• **Input data**
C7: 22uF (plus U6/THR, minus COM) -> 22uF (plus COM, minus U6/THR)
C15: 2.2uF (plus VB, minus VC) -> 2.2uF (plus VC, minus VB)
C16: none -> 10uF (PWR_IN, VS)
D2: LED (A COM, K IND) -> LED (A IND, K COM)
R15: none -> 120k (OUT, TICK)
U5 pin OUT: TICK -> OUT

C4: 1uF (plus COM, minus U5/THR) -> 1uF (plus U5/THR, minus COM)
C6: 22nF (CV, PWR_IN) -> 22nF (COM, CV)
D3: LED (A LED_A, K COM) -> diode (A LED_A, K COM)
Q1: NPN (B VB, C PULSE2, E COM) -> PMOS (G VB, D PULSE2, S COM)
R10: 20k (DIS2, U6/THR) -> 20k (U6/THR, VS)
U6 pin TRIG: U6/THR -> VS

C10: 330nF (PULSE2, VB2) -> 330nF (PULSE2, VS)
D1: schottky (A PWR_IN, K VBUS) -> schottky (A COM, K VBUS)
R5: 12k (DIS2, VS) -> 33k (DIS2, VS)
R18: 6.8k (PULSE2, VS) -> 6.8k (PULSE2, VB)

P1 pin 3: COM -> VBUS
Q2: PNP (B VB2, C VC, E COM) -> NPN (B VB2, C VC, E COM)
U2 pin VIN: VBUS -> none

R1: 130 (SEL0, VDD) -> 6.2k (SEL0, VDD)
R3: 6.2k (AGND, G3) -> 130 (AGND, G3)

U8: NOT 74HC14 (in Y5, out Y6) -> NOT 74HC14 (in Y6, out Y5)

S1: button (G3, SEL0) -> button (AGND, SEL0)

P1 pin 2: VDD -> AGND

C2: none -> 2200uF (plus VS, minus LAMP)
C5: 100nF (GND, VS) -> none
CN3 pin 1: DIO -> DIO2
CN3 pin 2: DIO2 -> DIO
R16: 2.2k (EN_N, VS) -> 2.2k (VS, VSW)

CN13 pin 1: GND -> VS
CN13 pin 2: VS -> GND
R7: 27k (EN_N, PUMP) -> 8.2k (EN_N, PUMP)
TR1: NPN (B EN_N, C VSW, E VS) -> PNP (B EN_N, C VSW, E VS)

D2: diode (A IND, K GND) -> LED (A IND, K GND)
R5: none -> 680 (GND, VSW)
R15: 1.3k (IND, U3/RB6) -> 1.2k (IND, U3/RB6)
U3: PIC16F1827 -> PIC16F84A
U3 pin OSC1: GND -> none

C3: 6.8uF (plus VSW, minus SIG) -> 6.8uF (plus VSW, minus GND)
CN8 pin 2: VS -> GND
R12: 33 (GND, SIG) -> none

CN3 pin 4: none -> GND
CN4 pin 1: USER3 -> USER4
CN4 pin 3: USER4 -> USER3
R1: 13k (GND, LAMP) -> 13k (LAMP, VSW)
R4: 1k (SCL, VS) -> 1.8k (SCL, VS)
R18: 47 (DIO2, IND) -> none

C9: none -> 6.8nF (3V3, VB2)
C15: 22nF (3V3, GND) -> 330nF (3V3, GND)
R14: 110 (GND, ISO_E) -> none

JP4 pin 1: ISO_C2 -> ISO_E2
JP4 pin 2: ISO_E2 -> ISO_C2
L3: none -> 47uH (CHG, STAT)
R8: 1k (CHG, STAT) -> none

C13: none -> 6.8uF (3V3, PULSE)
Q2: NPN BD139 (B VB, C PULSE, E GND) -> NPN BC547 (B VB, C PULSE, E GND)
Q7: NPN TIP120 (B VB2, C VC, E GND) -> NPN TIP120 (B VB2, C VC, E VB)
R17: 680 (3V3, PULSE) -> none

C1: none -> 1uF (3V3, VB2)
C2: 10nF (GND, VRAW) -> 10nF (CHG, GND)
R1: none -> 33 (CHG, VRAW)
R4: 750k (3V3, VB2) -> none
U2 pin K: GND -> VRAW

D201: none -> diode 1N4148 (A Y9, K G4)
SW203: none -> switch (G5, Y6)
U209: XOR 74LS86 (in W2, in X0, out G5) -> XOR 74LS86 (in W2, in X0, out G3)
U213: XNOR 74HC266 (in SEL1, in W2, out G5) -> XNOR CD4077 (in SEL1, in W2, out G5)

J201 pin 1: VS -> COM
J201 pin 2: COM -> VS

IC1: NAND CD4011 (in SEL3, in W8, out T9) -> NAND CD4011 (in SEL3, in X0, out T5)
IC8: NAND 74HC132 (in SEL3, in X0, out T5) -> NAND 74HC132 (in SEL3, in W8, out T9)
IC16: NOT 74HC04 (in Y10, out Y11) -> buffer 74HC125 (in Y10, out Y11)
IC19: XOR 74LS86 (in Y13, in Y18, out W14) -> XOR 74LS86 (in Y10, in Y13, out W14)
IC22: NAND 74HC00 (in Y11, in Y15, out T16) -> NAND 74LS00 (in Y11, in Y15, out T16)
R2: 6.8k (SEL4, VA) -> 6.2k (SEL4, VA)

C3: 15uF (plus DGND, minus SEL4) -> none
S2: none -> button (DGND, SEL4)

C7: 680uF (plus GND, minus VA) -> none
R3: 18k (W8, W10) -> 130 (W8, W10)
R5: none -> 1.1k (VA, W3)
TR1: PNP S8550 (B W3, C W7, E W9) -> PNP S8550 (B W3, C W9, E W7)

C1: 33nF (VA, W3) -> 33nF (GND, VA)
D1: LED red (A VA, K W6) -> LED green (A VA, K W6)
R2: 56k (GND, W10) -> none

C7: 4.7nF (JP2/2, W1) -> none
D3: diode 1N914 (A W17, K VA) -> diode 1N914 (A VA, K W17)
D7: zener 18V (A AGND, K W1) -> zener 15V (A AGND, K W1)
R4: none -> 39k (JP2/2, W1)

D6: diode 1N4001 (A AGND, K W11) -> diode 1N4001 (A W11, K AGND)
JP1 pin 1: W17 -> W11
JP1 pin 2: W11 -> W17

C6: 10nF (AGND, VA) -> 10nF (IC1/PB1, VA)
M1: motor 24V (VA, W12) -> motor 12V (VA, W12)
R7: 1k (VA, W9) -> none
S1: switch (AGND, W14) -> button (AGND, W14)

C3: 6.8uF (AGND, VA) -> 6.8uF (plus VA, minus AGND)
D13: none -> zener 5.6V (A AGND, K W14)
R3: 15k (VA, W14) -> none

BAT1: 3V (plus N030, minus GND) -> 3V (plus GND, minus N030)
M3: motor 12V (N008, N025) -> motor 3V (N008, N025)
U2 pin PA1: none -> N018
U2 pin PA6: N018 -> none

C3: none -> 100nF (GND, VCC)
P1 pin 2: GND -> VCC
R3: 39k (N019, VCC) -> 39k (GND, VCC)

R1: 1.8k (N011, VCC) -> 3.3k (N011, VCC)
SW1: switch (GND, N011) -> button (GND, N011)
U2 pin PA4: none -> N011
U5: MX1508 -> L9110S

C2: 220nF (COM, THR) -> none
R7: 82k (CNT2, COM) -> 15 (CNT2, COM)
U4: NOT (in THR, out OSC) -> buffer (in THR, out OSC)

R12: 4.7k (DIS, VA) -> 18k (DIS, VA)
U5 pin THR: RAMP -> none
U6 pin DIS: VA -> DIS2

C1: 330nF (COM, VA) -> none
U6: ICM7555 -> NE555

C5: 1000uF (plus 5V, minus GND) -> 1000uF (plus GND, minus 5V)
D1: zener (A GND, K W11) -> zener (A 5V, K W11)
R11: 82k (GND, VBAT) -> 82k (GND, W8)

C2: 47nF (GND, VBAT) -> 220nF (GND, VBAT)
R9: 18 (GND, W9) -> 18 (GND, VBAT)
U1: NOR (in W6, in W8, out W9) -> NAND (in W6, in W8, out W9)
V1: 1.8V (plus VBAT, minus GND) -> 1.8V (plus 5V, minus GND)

• **Aim of the task**
The lines above from the one containing "U5 pin OUT: TICK -> OUT" through the one containing "R5: 12k (DIS2, VS) -> 33k (DIS2, VS)" are to be set down exactly, and no others.

• **Response**
U5 pin OUT: TICK -> OUT

C4: 1uF (plus COM, minus U5/THR) -> 1uF (plus U5/THR, minus COM)
C6: 22nF (CV, PWR_IN) -> 22nF (COM, CV)
D3: LED (A LED_A, K COM) -> diode (A LED_A, K COM)
Q1: NPN (B VB, C PULSE2, E COM) -> PMOS (G VB, D PULSE2, S COM)
R10: 20k (DIS2, U6/THR) -> 20k (U6/THR, VS)
U6 pin TRIG: U6/THR -> VS

C10: 330nF (PULSE2, VB2) -> 330nF (PULSE2, VS)
D1: schottky (A PWR_IN, K VBUS) -> schottky (A COM, K VBUS)
R5: 12k (DIS2, VS) -> 33k (DIS2, VS)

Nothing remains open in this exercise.